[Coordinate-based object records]
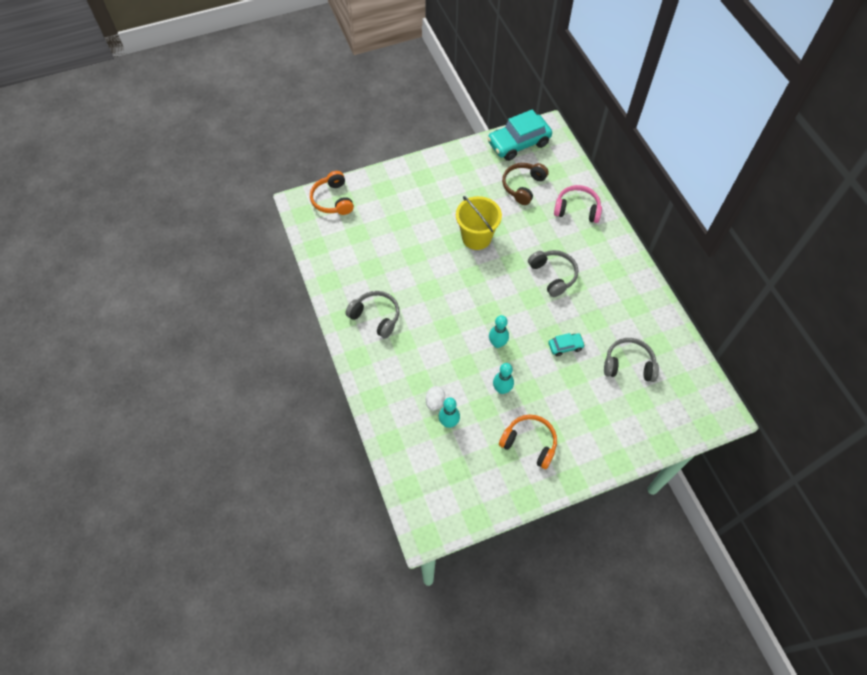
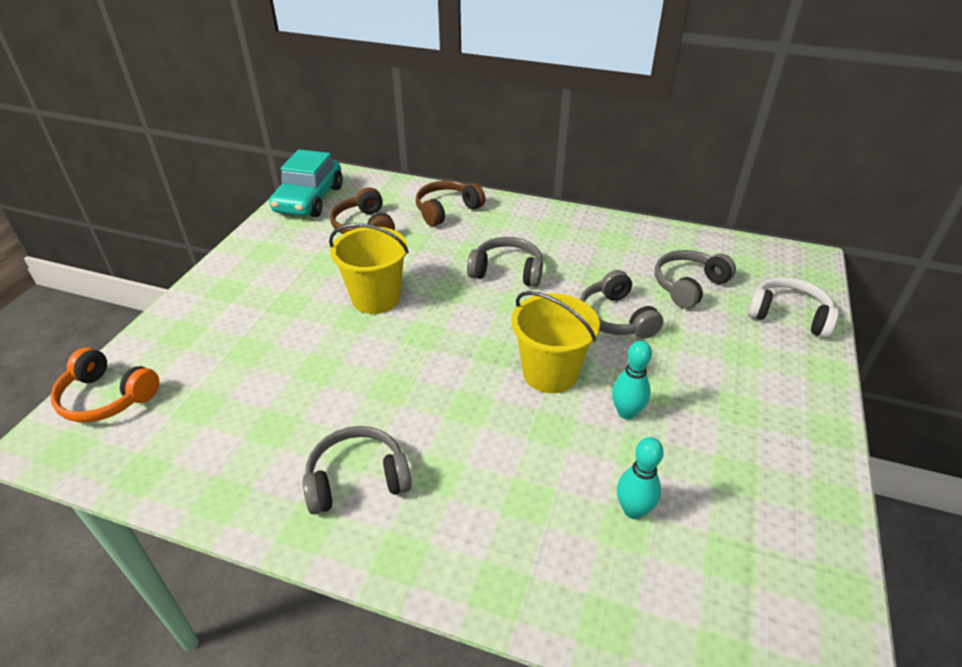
camera: 50 degrees left, 20 degrees down
(435, 402) = (581, 504): white egg -> none
(497, 343) = (550, 373): turquoise bowling pin -> yellow bucket
(529, 443) = (739, 437): orange headphones -> none
(565, 346) = (615, 318): turquoise car -> grey headphones
(577, 209) = (447, 210): pink headphones -> brown headphones
(650, 425) = (788, 315): none -> white headphones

Work instruction: With the pictures left out, return each entry exactly as written.

Expected answer:
camera: 50 degrees left, 20 degrees down
(435, 402) = (581, 504): white egg -> none
(497, 343) = (550, 373): turquoise bowling pin -> yellow bucket
(529, 443) = (739, 437): orange headphones -> none
(565, 346) = (615, 318): turquoise car -> grey headphones
(577, 209) = (447, 210): pink headphones -> brown headphones
(650, 425) = (788, 315): none -> white headphones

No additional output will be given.